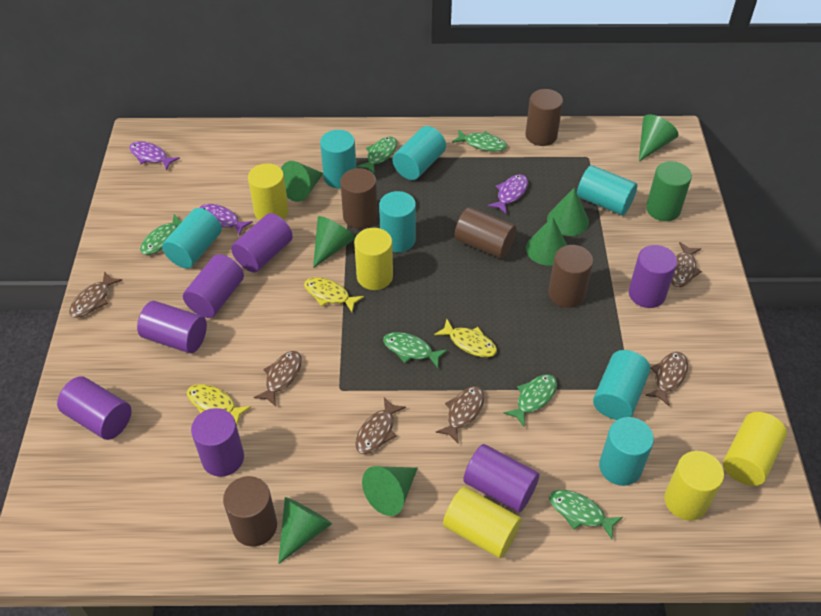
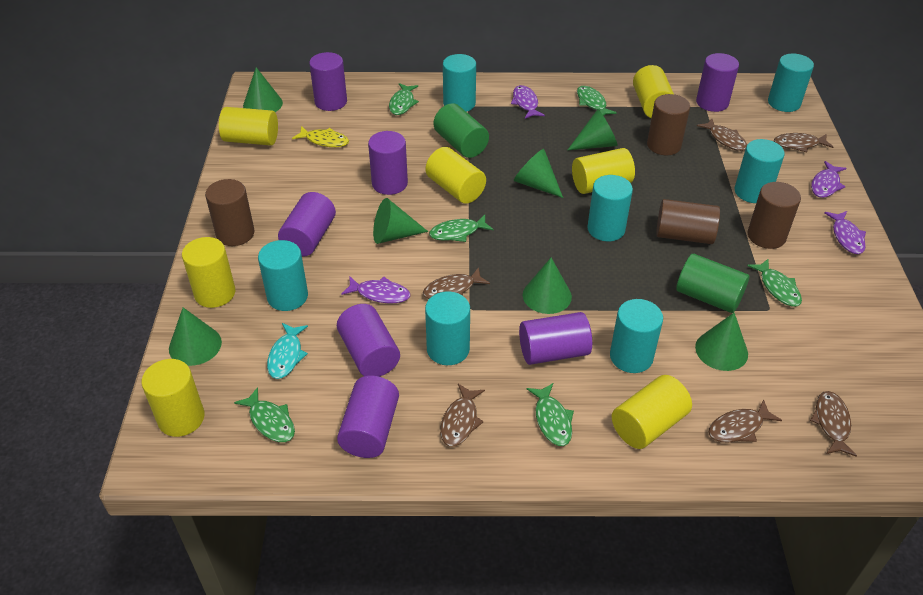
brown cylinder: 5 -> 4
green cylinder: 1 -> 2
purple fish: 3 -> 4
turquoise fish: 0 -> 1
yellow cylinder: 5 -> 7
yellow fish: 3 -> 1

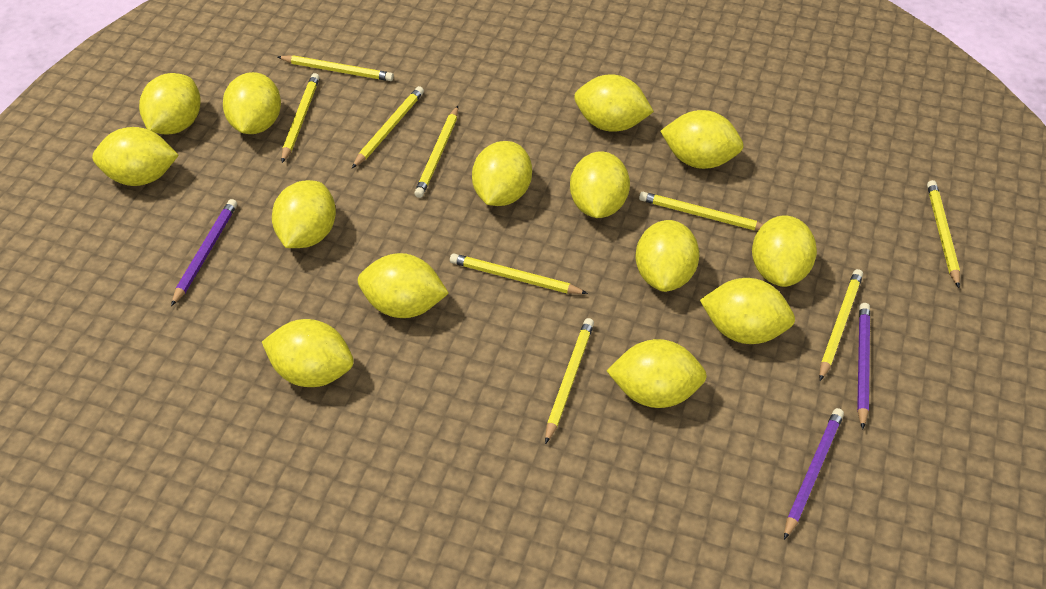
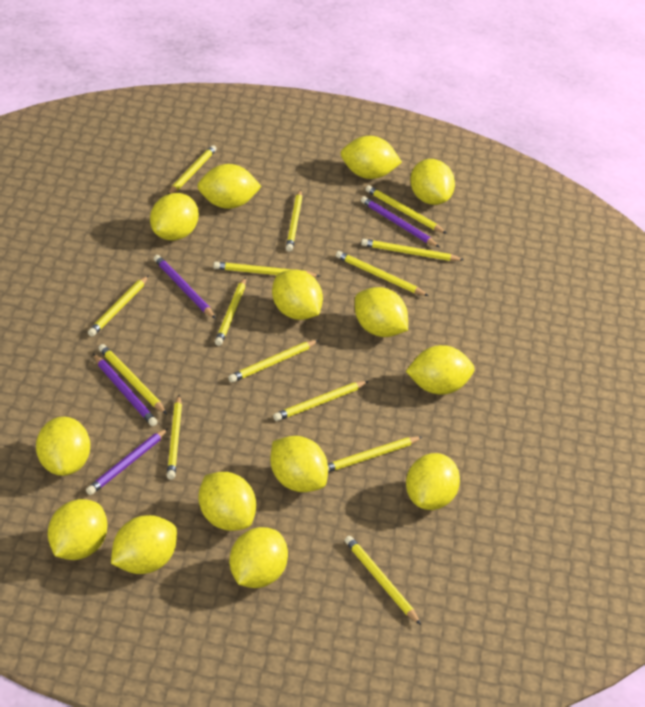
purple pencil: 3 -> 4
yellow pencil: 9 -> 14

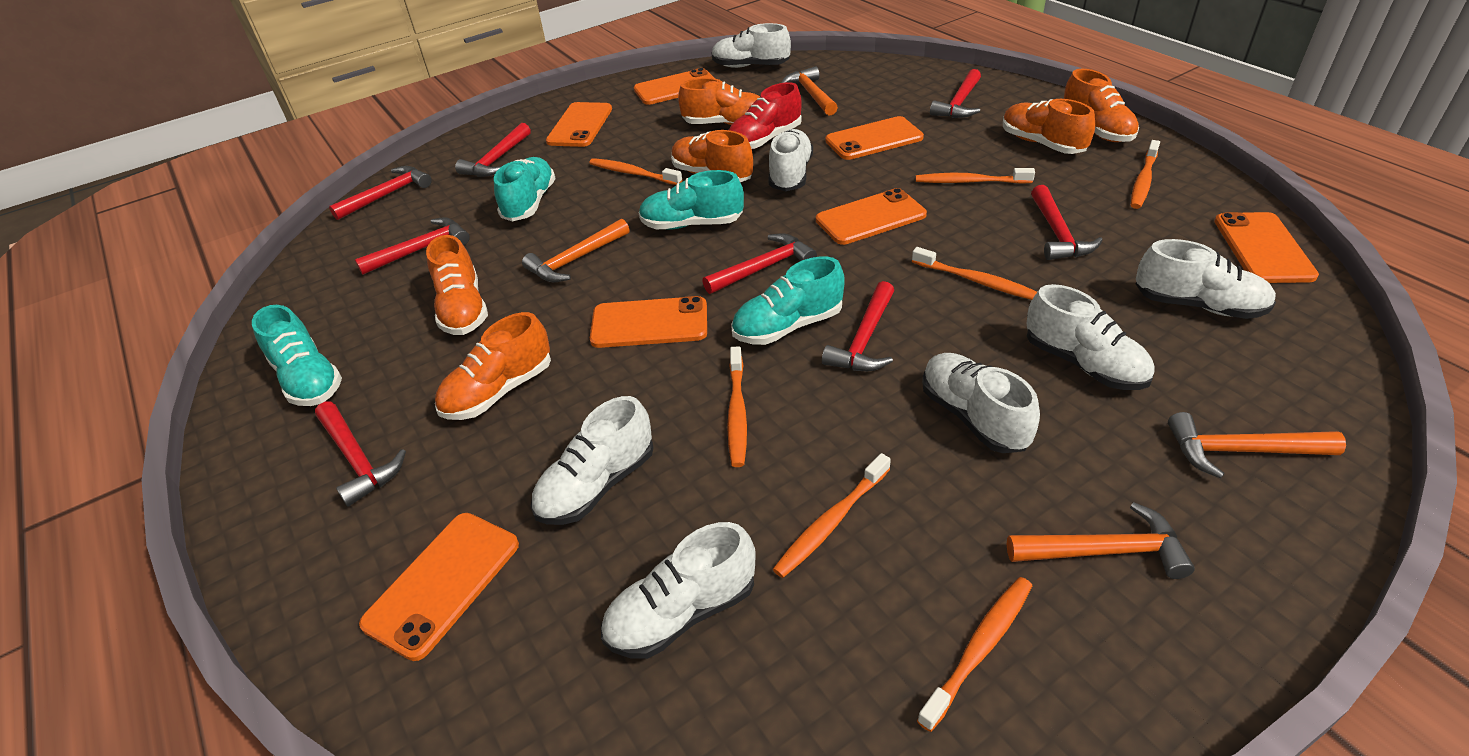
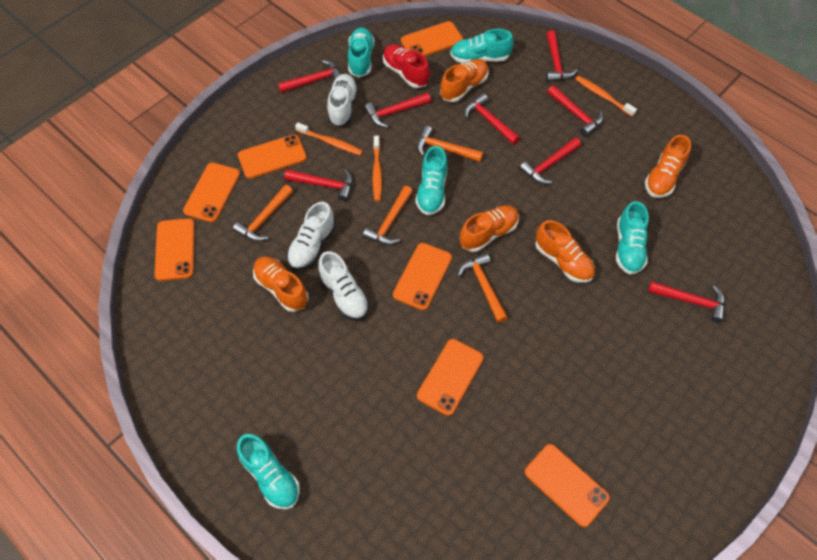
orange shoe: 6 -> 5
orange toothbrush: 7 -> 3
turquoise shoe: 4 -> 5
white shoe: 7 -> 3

Problem details ->
Give exactly those lines of the listing that run from its first line through the line with "orange toothbrush: 7 -> 3", leaving each picture out.

Response area ->
brown cylinder: 5 -> 4
green cylinder: 1 -> 2
purple fish: 3 -> 4
turquoise fish: 0 -> 1
yellow cylinder: 5 -> 7
yellow fish: 3 -> 1

purple pencil: 3 -> 4
yellow pencil: 9 -> 14

orange shoe: 6 -> 5
orange toothbrush: 7 -> 3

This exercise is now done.